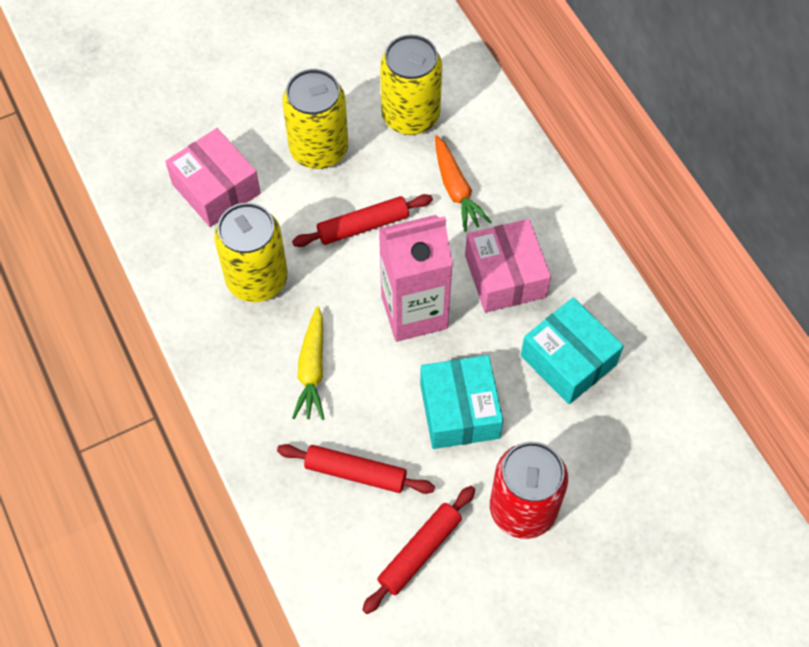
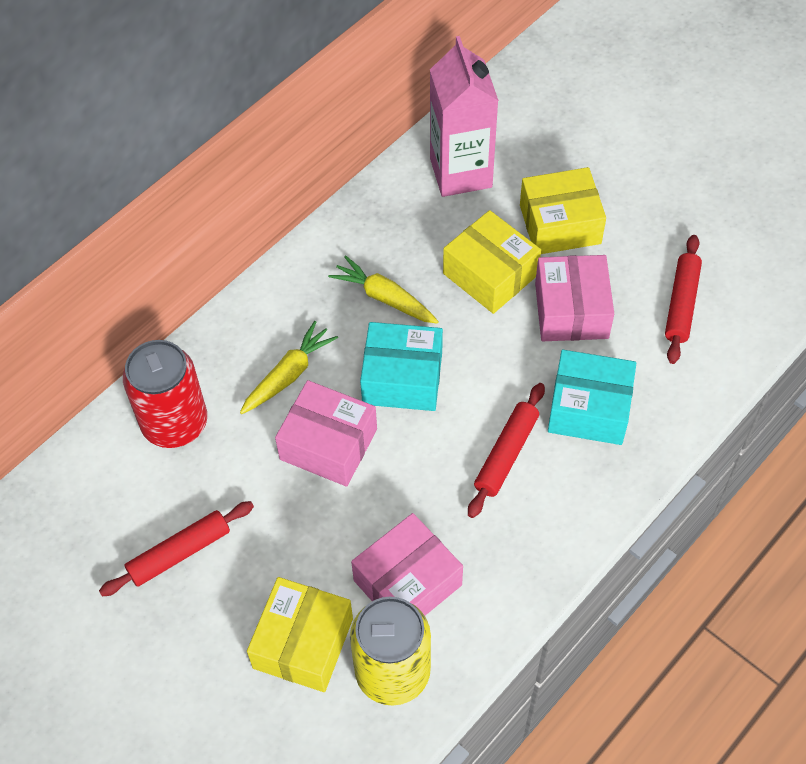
orange carrot: 1 -> 0
pink box: 2 -> 3
yellow box: 0 -> 3
yellow can: 3 -> 1
yellow carrot: 1 -> 2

══════════════════════════════

Using the records above, find and show each line with the string "yellow".

yellow box: 0 -> 3
yellow can: 3 -> 1
yellow carrot: 1 -> 2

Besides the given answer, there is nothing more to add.